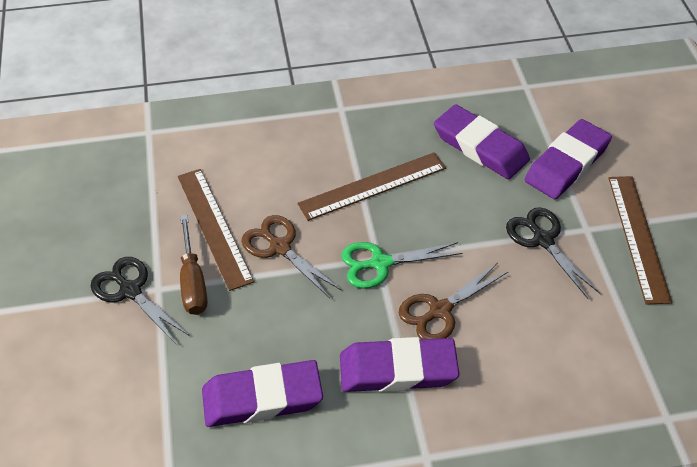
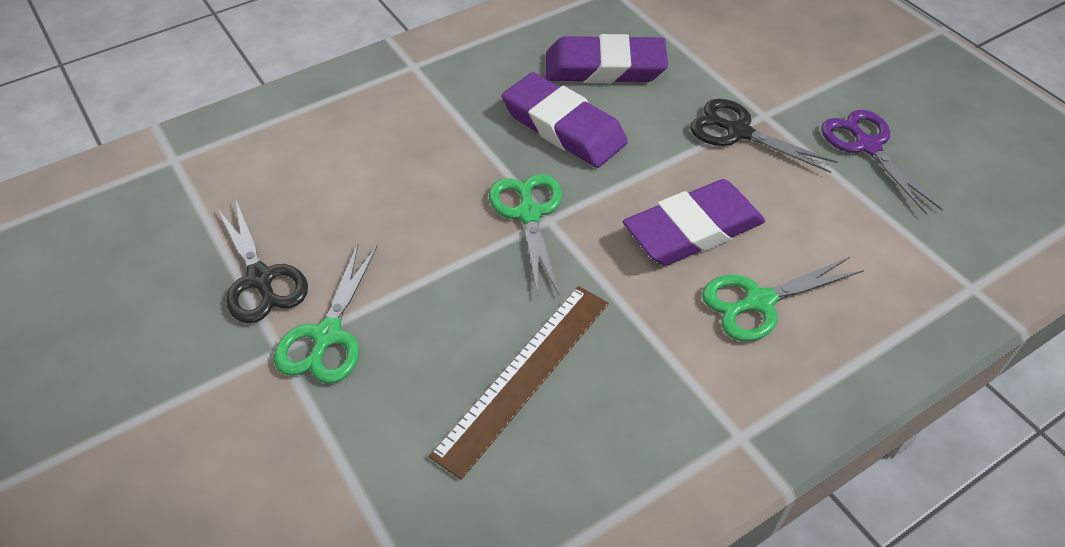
brown ruler: 3 -> 1
brown scissors: 2 -> 0
brown screwdriver: 1 -> 0
green scissors: 1 -> 3
purple eraser: 4 -> 3
purple scissors: 0 -> 1

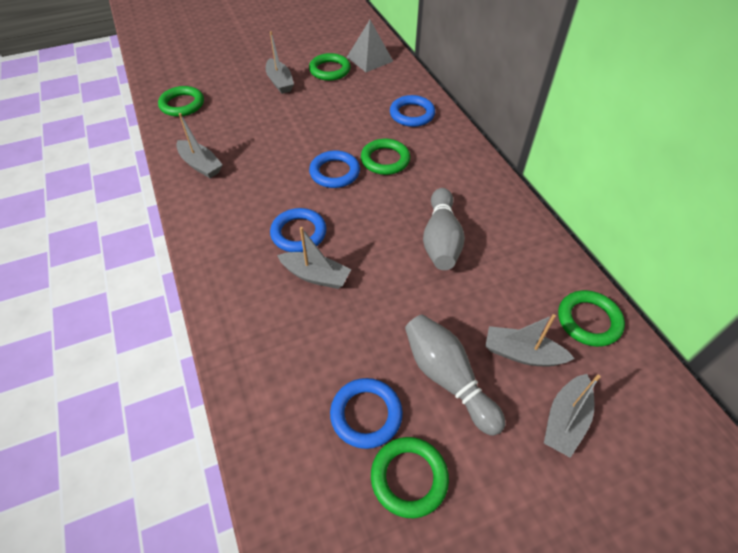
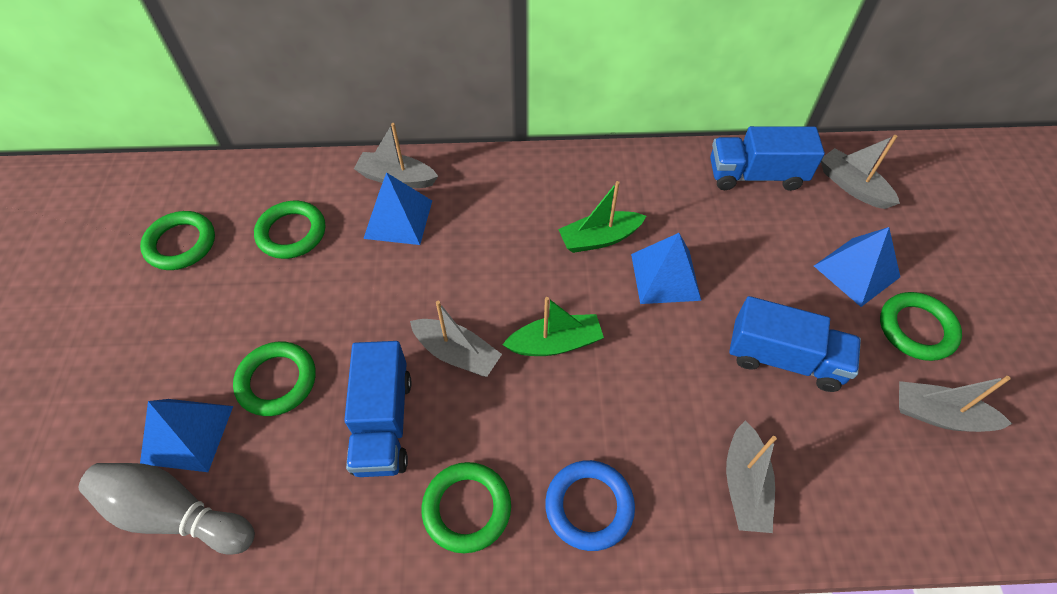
blue pyramid: 0 -> 4
blue ring: 4 -> 1
blue truck: 0 -> 3
green boat: 0 -> 2
grey bowling pin: 2 -> 1
grey pyramid: 1 -> 0

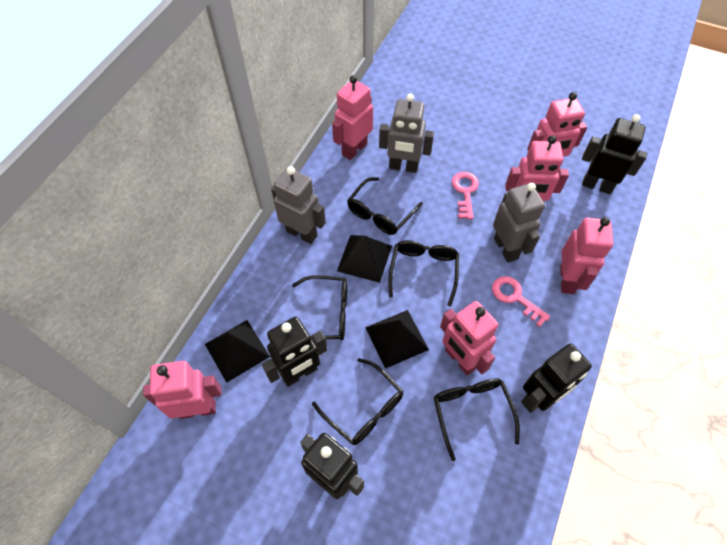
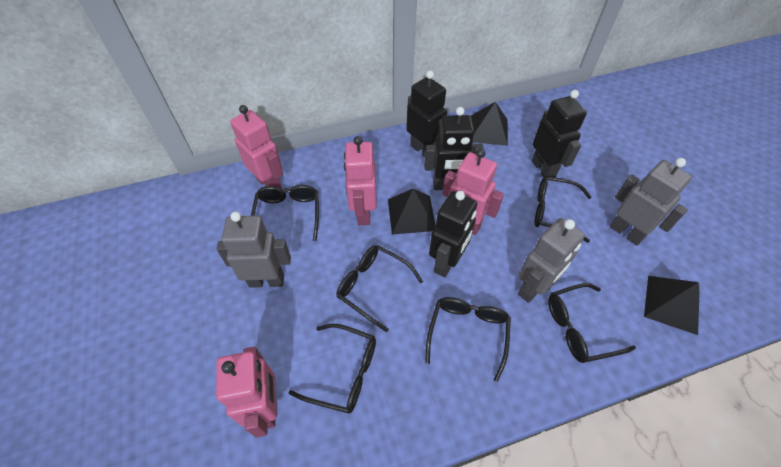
black glasses: 5 -> 6
pink key: 2 -> 0
pink robot: 6 -> 4

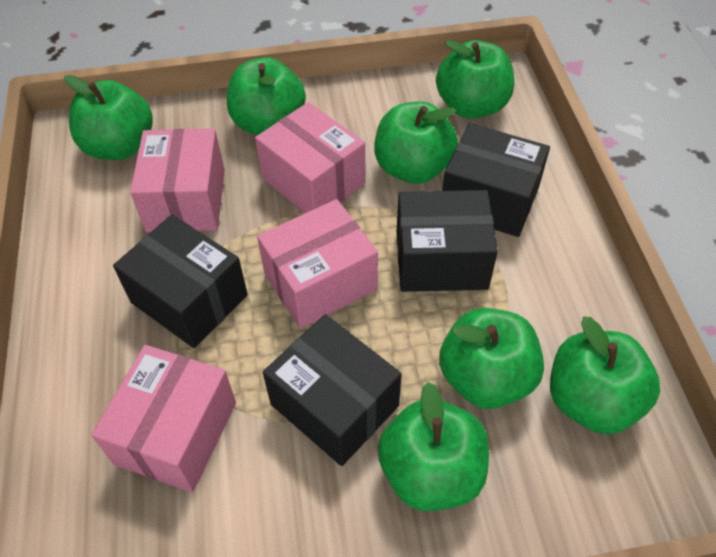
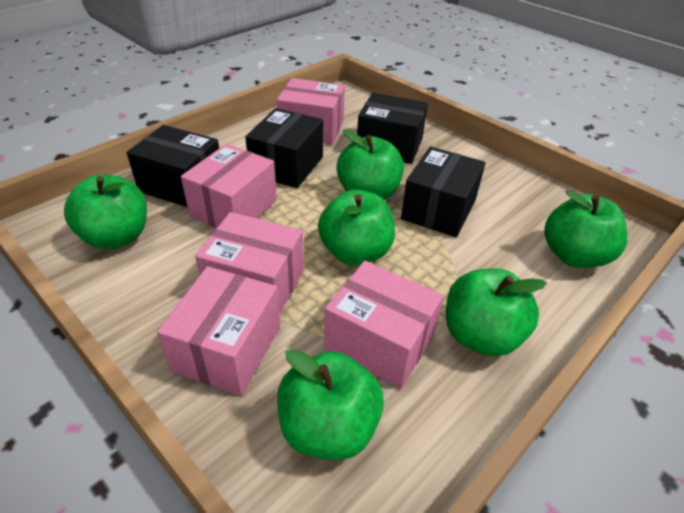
green apple: 7 -> 6
pink box: 4 -> 5

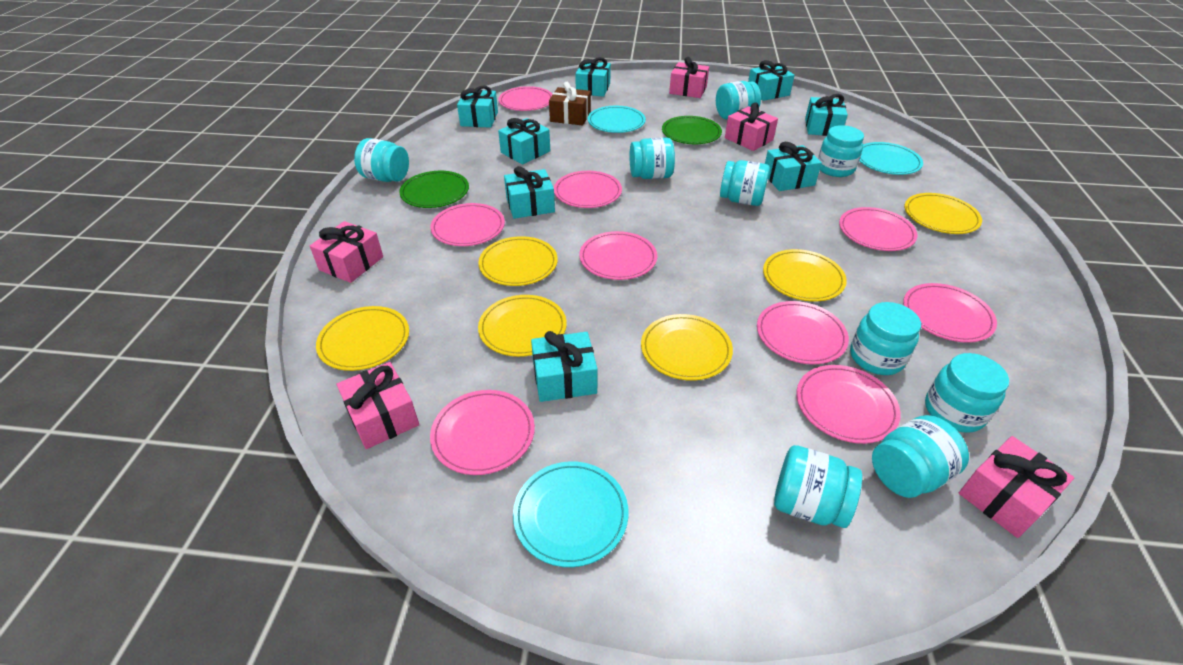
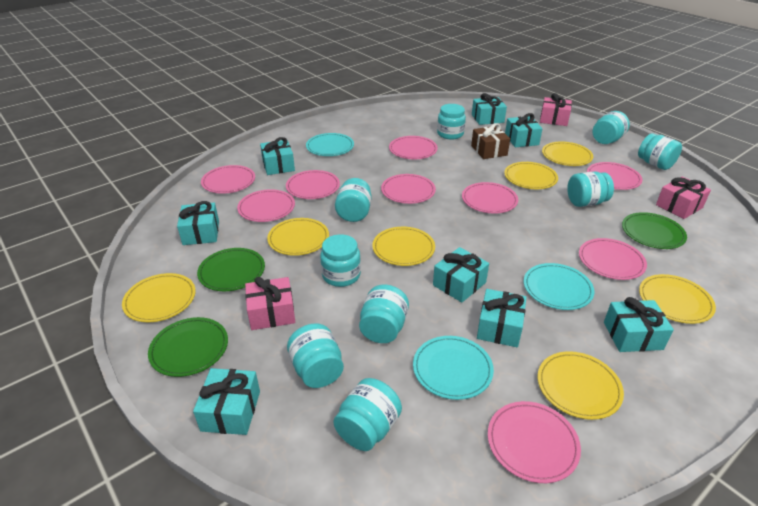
green plate: 2 -> 3
pink gift: 5 -> 3
yellow plate: 6 -> 7

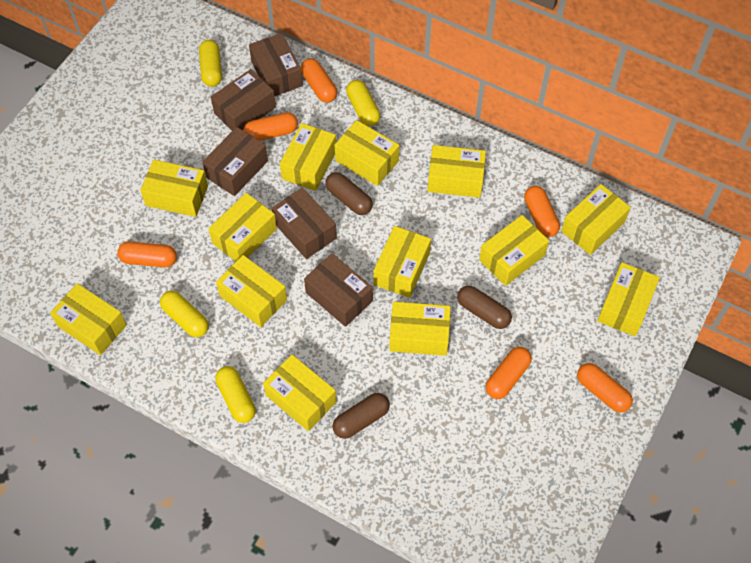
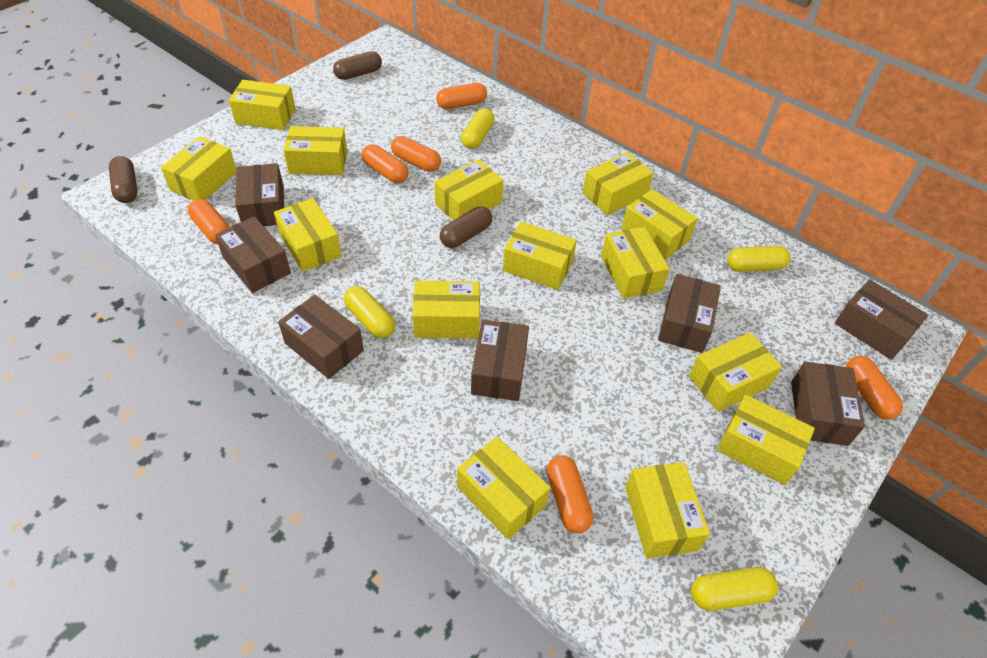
brown box: 5 -> 7
yellow box: 13 -> 14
####
» Task instructions
Only the lines from the one containing "purple eraser: 4 -> 3" through the final line of the data are to be written out, exactly as they stand and without pictures.

» Response for this exercise
purple eraser: 4 -> 3
purple scissors: 0 -> 1

blue pyramid: 0 -> 4
blue ring: 4 -> 1
blue truck: 0 -> 3
green boat: 0 -> 2
grey bowling pin: 2 -> 1
grey pyramid: 1 -> 0

black glasses: 5 -> 6
pink key: 2 -> 0
pink robot: 6 -> 4

green apple: 7 -> 6
pink box: 4 -> 5

green plate: 2 -> 3
pink gift: 5 -> 3
yellow plate: 6 -> 7

brown box: 5 -> 7
yellow box: 13 -> 14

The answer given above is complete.